| EXERCISE REQUIREMENTS |
Convert every line of the material into a numbered list, omitting blank lines and leaving out the pictures.

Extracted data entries
● ● ● ●
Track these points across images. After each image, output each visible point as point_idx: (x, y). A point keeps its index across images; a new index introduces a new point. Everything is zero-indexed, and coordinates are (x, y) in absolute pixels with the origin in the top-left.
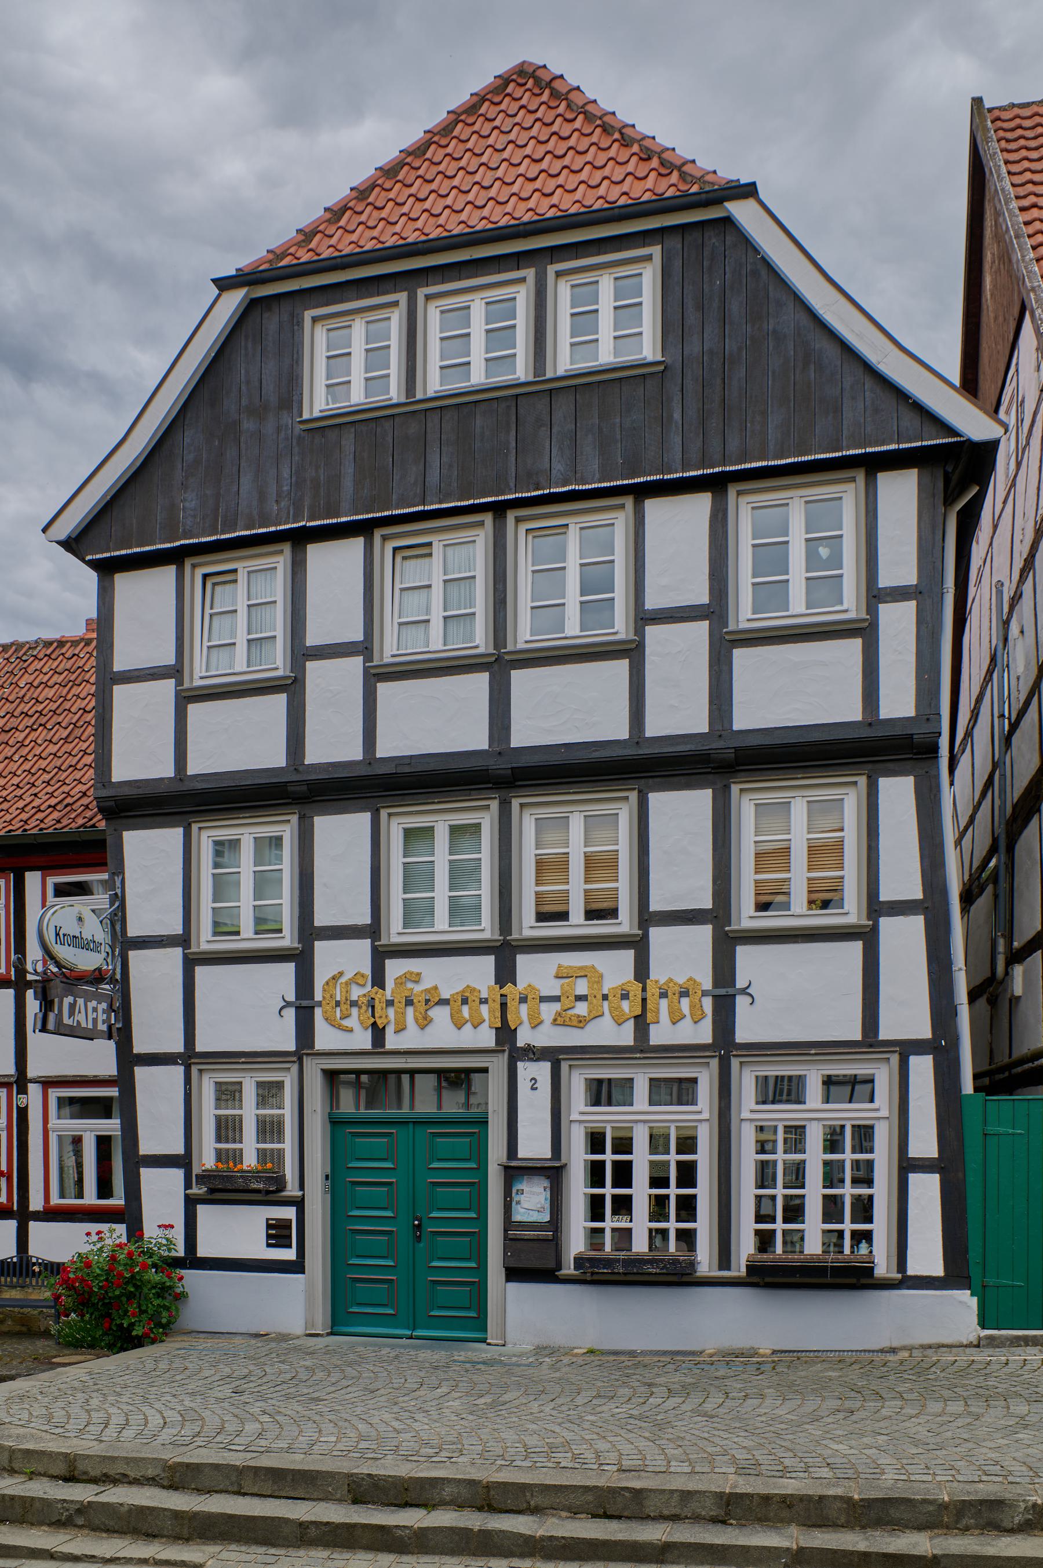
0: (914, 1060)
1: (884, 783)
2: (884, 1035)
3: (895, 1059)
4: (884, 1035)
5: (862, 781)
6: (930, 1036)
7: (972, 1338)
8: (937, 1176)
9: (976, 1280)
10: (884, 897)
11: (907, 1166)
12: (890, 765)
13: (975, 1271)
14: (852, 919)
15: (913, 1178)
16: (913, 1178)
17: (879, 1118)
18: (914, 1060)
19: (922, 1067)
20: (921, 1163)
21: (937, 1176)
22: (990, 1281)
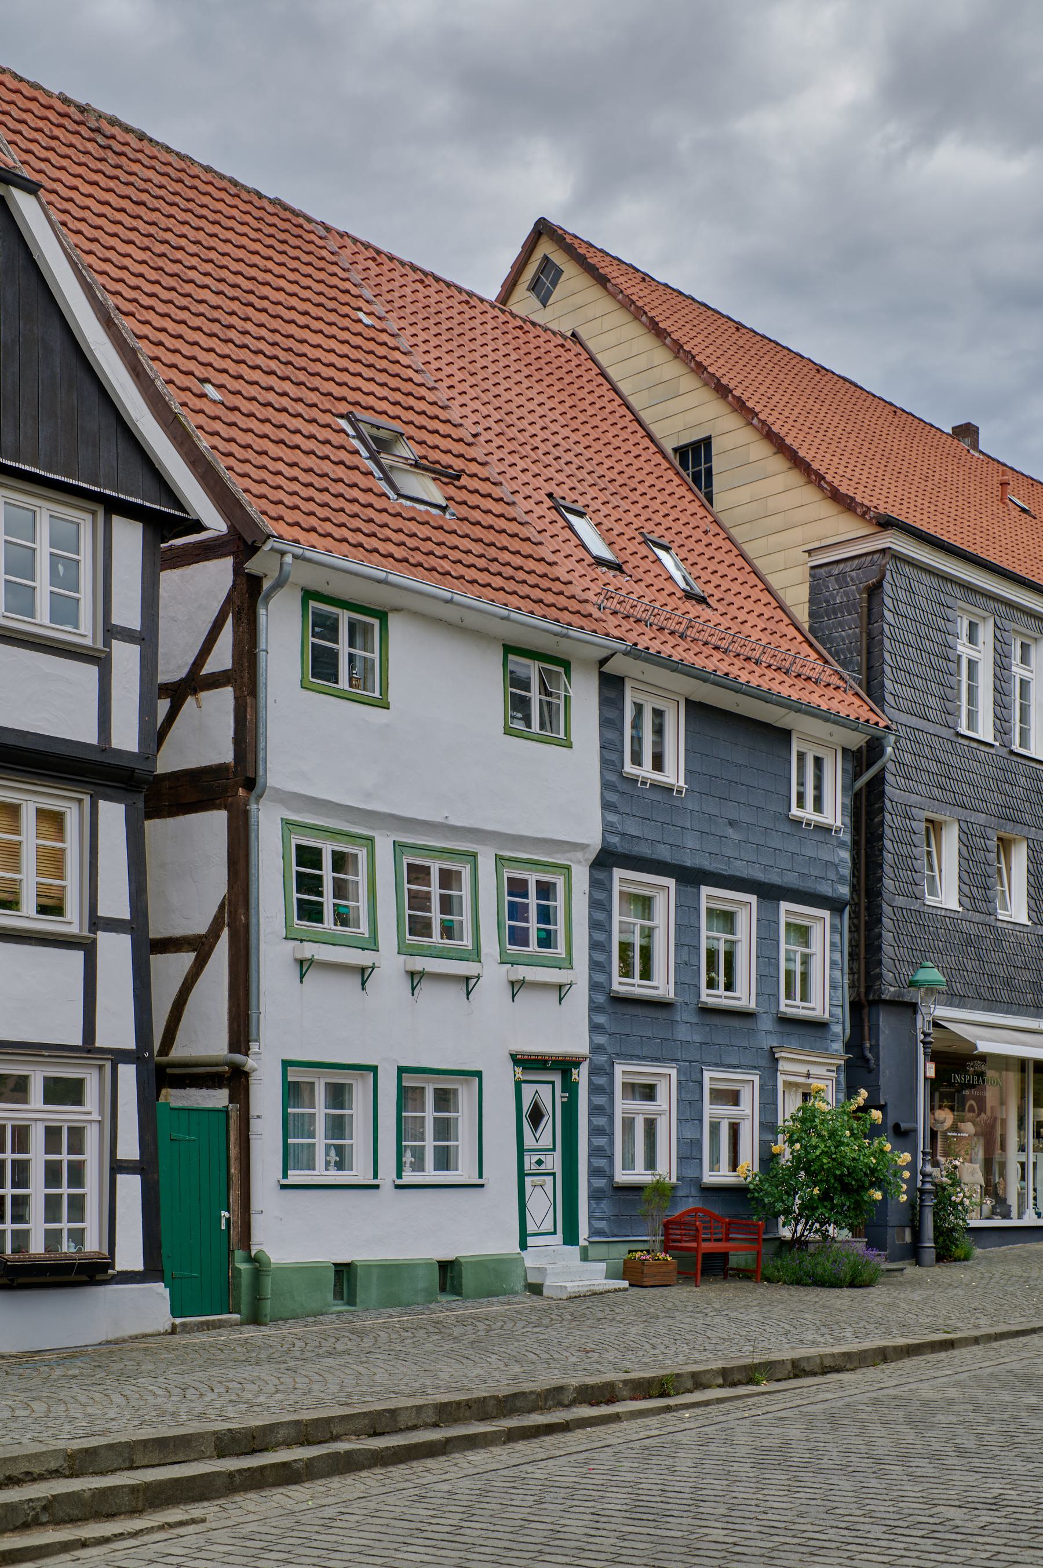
0: (122, 1068)
1: (103, 805)
2: (99, 1043)
3: (108, 1065)
4: (99, 1043)
5: (87, 799)
6: (134, 1047)
7: (168, 1327)
8: (139, 1177)
9: (167, 1275)
10: (101, 912)
11: (117, 1167)
12: (108, 791)
13: (166, 1264)
14: (74, 929)
15: (121, 1178)
16: (121, 1178)
17: (90, 1122)
18: (122, 1068)
19: (128, 1073)
20: (125, 1165)
21: (139, 1177)
22: (177, 1273)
● ● ● ●
| RESULT BELOW |
1. Track these points across images. After each image, output each visible point as point_idx: (x, y). A point keeps its index across images; a new index introduces a new point. Everything is zero-indexed, and coordinates are (x, y) in absolute pixels with the origin in the top-left.
2. 0: (914, 1060)
3. 1: (884, 783)
4. 2: (884, 1035)
5. 3: (895, 1059)
6. 4: (884, 1035)
7. 5: (862, 781)
8. 6: (930, 1036)
9. 7: (972, 1338)
10. 8: (937, 1176)
11. 9: (976, 1280)
12. 10: (884, 897)
13. 11: (907, 1166)
14. 12: (890, 765)
15. 13: (975, 1271)
16. 14: (852, 919)
17. 15: (913, 1178)
18. 16: (913, 1178)
19. 17: (879, 1118)
20. 18: (914, 1060)
21. 19: (922, 1067)
22. 20: (921, 1163)
23. 21: (937, 1176)
24. 22: (990, 1281)
25. 0: (122, 1068)
26. 1: (103, 805)
27. 2: (99, 1043)
28. 3: (108, 1065)
29. 4: (99, 1043)
30. 5: (87, 799)
31. 6: (134, 1047)
32. 7: (168, 1327)
33. 8: (139, 1177)
34. 9: (167, 1275)
35. 10: (101, 912)
36. 11: (117, 1167)
37. 12: (108, 791)
38. 13: (166, 1264)
39. 14: (74, 929)
40. 15: (121, 1178)
41. 16: (121, 1178)
42. 17: (90, 1122)
43. 18: (122, 1068)
44. 19: (128, 1073)
45. 20: (125, 1165)
46. 21: (139, 1177)
47. 22: (177, 1273)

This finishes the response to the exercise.